*** Data in this exercise ***
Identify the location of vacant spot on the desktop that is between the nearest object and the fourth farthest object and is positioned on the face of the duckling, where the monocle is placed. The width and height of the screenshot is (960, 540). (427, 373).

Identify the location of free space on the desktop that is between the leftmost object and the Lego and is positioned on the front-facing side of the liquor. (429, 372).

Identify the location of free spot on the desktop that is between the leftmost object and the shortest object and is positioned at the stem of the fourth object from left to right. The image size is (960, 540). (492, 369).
***
*** Data in this exercise ***
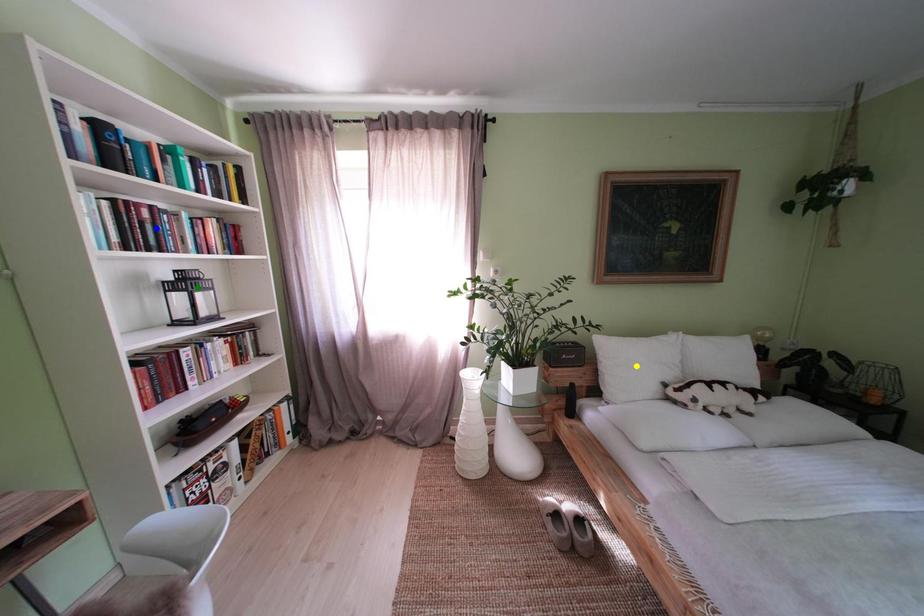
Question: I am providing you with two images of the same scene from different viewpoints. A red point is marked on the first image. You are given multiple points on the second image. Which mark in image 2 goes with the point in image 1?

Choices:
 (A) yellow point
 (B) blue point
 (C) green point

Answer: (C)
***
▸ **Problem**: Please copy out word for word the rows above, starting with the line that contains "Identify the location of vacant" and going on through the line that contains "Identify the location of free space", with both of those lines included.

▸ **Finished exercise**:
Identify the location of vacant spot on the desktop that is between the nearest object and the fourth farthest object and is positioned on the face of the duckling, where the monocle is placed. The width and height of the screenshot is (960, 540). (427, 373).

Identify the location of free space on the desktop that is between the leftmost object and the Lego and is positioned on the front-facing side of the liquor. (429, 372).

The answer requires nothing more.